[THE RECORDS — start]
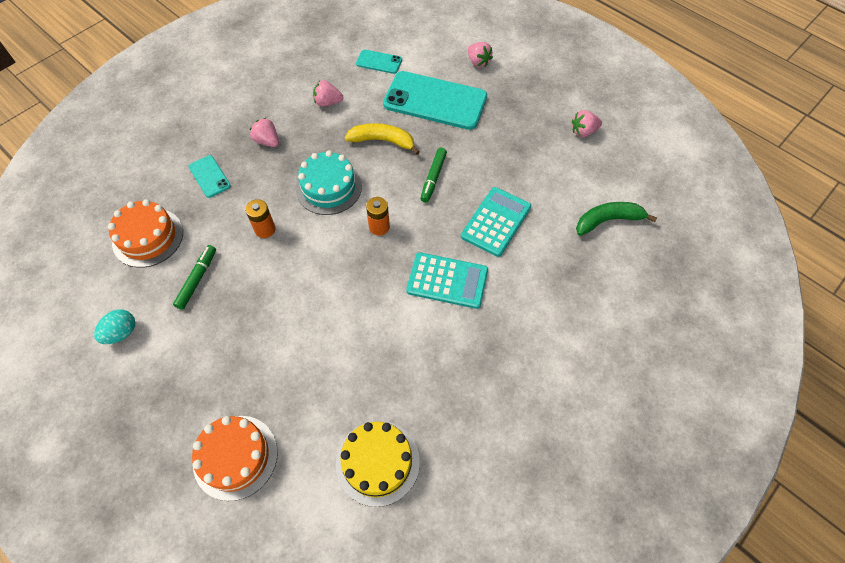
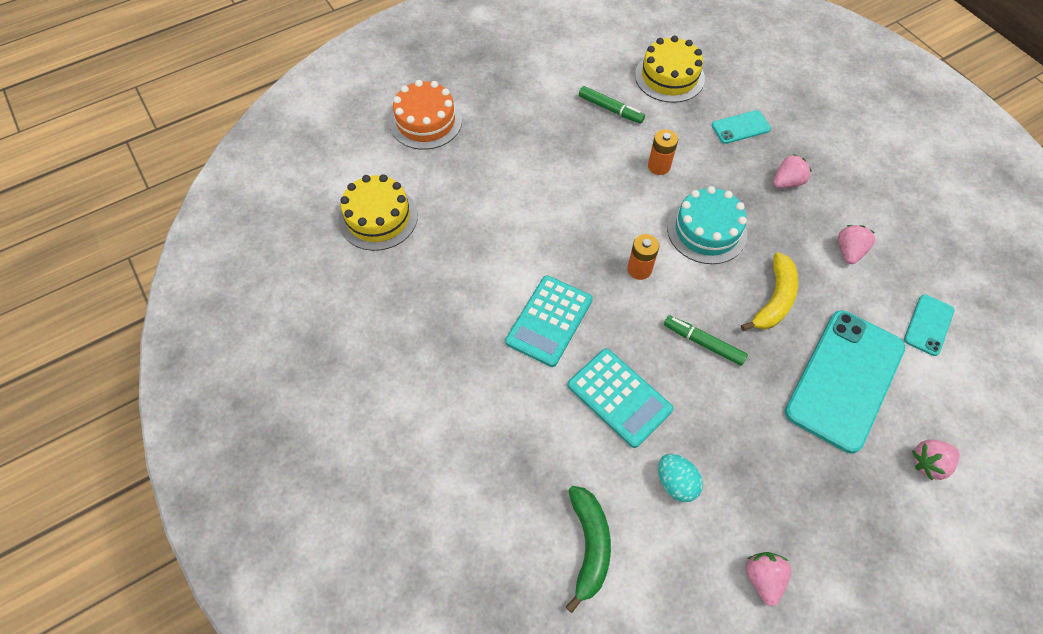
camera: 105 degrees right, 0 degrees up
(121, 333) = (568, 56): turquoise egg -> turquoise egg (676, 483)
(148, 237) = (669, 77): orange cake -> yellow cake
[THE RECORDS — finish]
[THE RECORDS — start]
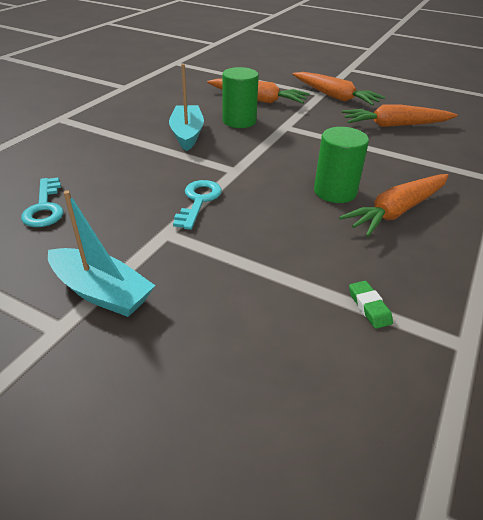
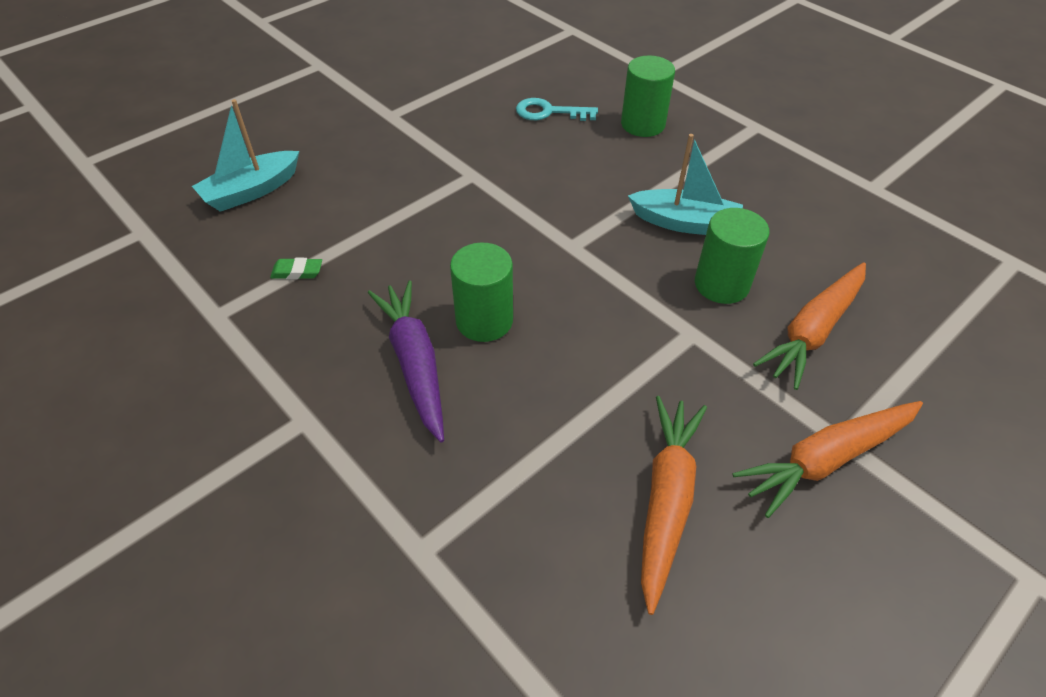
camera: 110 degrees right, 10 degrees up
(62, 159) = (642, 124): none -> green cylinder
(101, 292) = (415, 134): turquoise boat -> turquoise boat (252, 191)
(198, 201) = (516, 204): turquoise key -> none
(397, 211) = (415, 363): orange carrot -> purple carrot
[THE RECORDS — finish]
In the listing above, locate each line with "turquoise" and copy it.

(121, 333) = (568, 56): turquoise egg -> turquoise egg (676, 483)
(101, 292) = (415, 134): turquoise boat -> turquoise boat (252, 191)
(198, 201) = (516, 204): turquoise key -> none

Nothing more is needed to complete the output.